◆ **Supplied information**
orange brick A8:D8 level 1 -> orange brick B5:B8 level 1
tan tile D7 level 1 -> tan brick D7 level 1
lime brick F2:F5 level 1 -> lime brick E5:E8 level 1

==

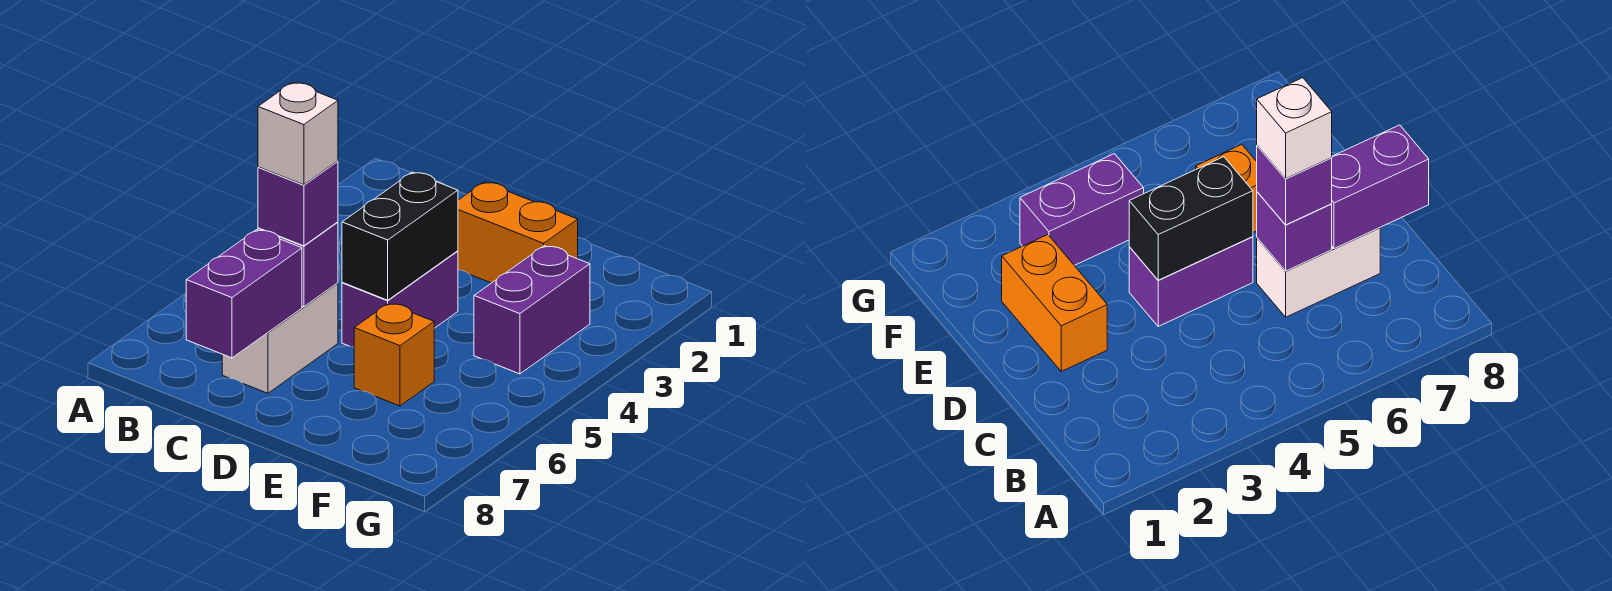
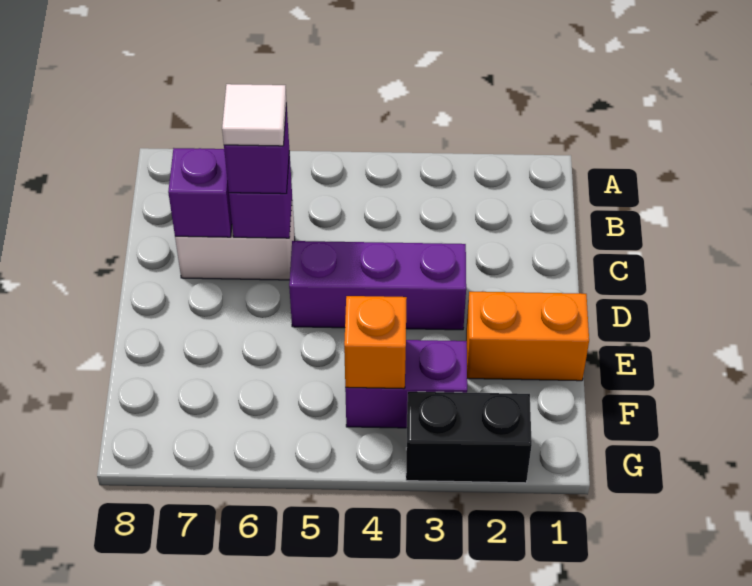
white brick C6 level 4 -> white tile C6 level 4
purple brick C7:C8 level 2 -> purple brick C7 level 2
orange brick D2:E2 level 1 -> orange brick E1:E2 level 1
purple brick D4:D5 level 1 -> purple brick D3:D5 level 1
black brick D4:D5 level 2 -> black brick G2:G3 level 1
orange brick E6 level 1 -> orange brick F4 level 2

◆ **The problem**
Above are the entries. Quote exactly the lines from the one bearing "orange brick A8:D8" through the one bearing "lime brick F2:F5".

◆ **Task result**
orange brick A8:D8 level 1 -> orange brick B5:B8 level 1
tan tile D7 level 1 -> tan brick D7 level 1
lime brick F2:F5 level 1 -> lime brick E5:E8 level 1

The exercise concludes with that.